[[ RECORDS FOR THE EXERCISE open ]]

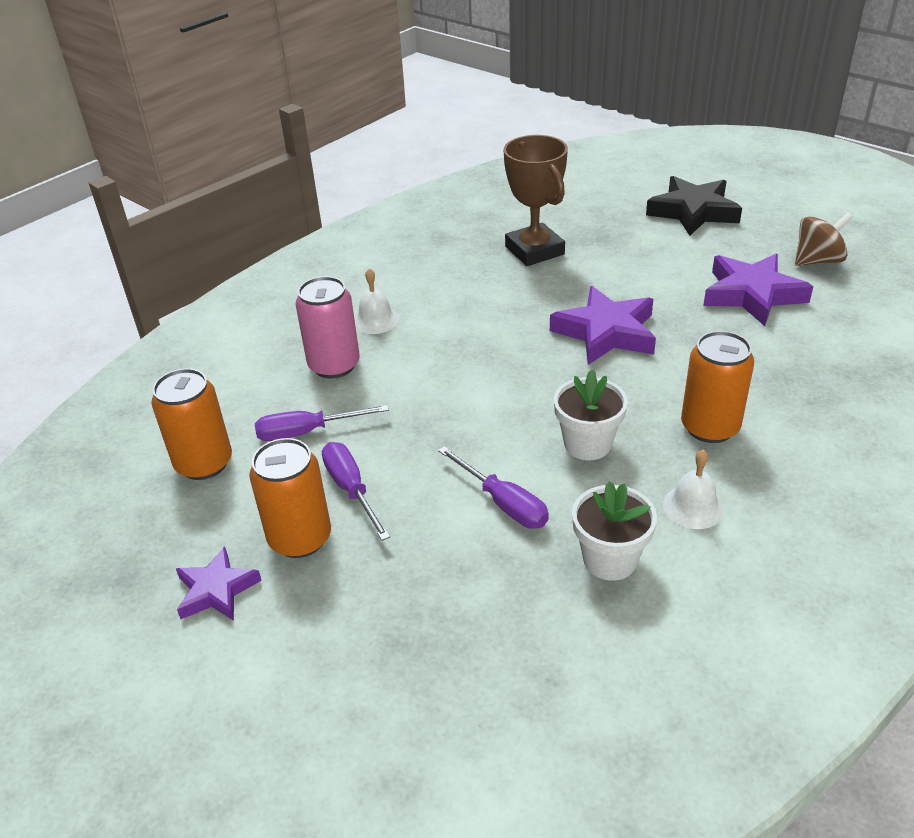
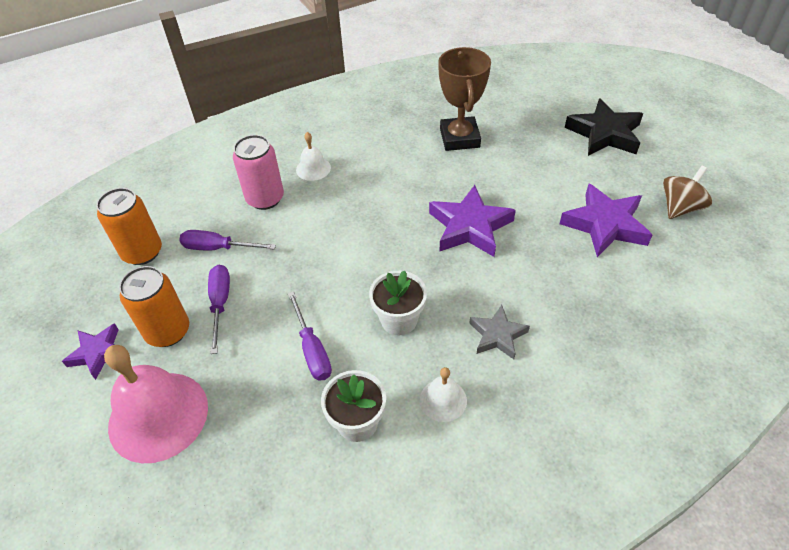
camera: 20 degrees right, 10 degrees up
(350, 632) = (158, 416): none -> pink bell
(710, 427) = (497, 335): orange can -> grey star
(817, 260) = (680, 207): brown spinning top -> brown spinning top turned 45 degrees counterclockwise

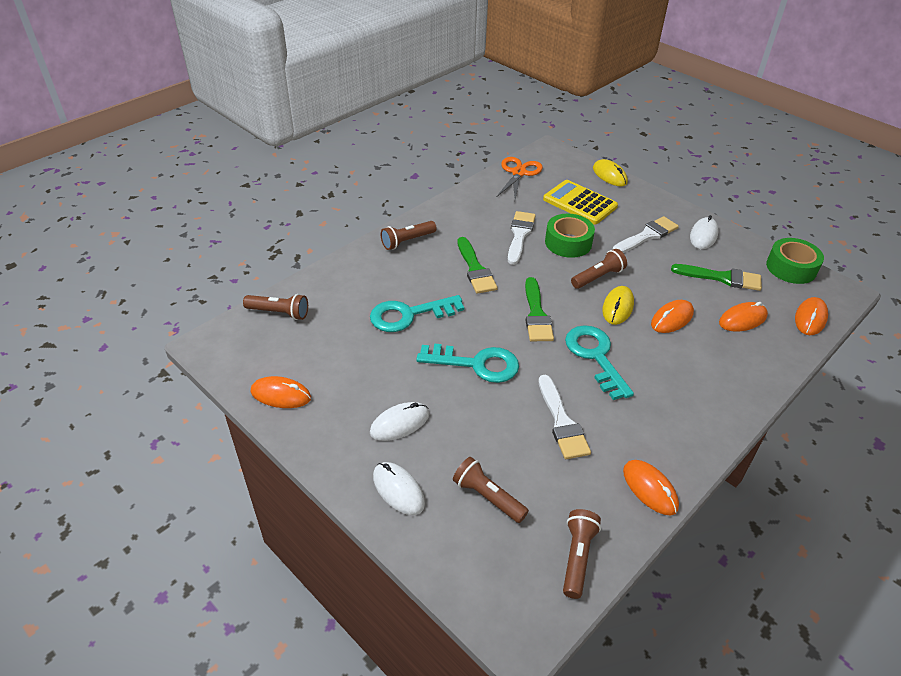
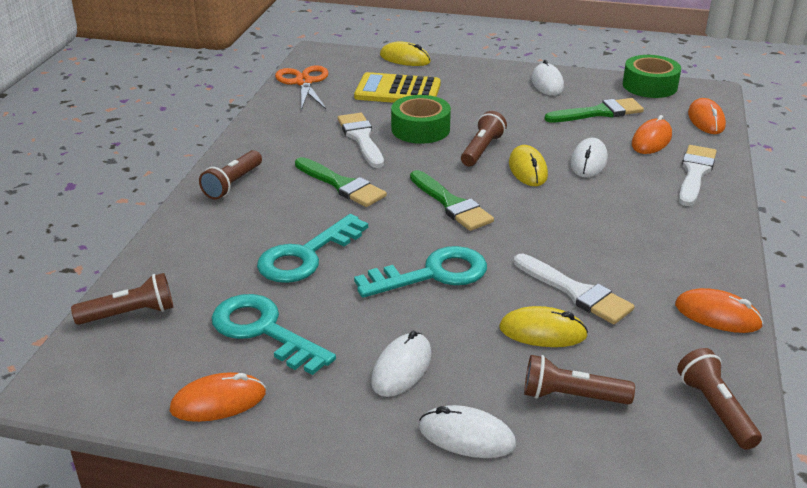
camera: 30 degrees left, 10 degrees down
(511, 441) = (542, 332): none -> yellow mouse
(595, 357) = (550, 220): turquoise key -> turquoise key (264, 331)
(647, 235) = (494, 99): white brush -> white brush (695, 173)
(672, 319) = (588, 161): orange mouse -> white mouse

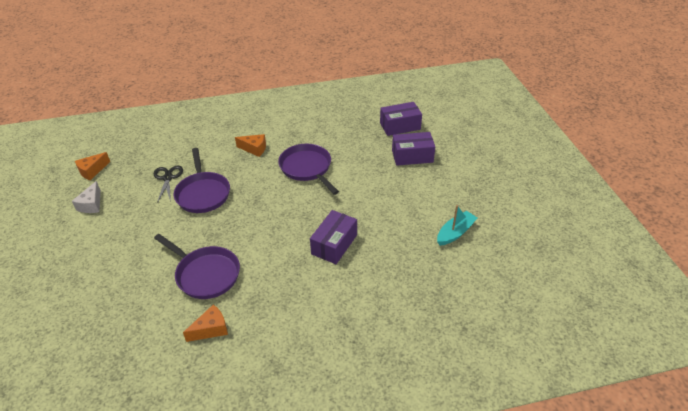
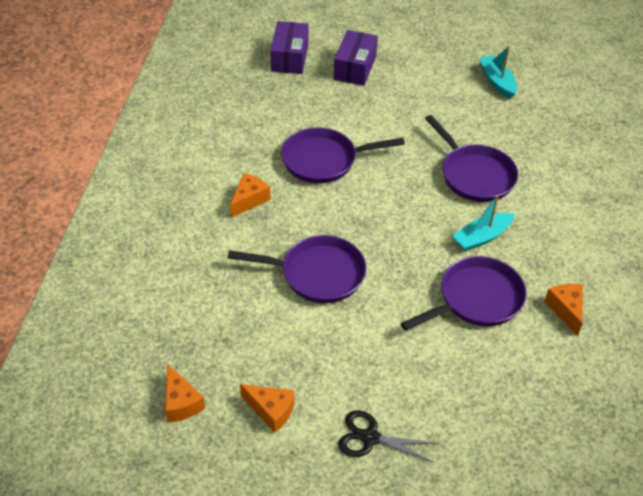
camera: 70 degrees left, 5 degrees up
(91, 205) = (271, 411): white cheese -> orange cheese
(167, 178) = (259, 307): black scissors -> black scissors (370, 438)
(268, 263) = (482, 237): none -> turquoise boat
(334, 244) = (474, 175): purple box -> purple pan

[[ RECORDS FOR THE EXERCISE closed ]]

TRY IT: Return an exact transcription of the entries above, excluding each image.

SOLUTION BELOW:
camera: 20 degrees right, 10 degrees up
(350, 632) = (158, 416): none -> pink bell
(710, 427) = (497, 335): orange can -> grey star
(817, 260) = (680, 207): brown spinning top -> brown spinning top turned 45 degrees counterclockwise

camera: 30 degrees left, 10 degrees down
(511, 441) = (542, 332): none -> yellow mouse
(595, 357) = (550, 220): turquoise key -> turquoise key (264, 331)
(647, 235) = (494, 99): white brush -> white brush (695, 173)
(672, 319) = (588, 161): orange mouse -> white mouse

camera: 70 degrees left, 5 degrees up
(91, 205) = (271, 411): white cheese -> orange cheese
(167, 178) = (259, 307): black scissors -> black scissors (370, 438)
(268, 263) = (482, 237): none -> turquoise boat
(334, 244) = (474, 175): purple box -> purple pan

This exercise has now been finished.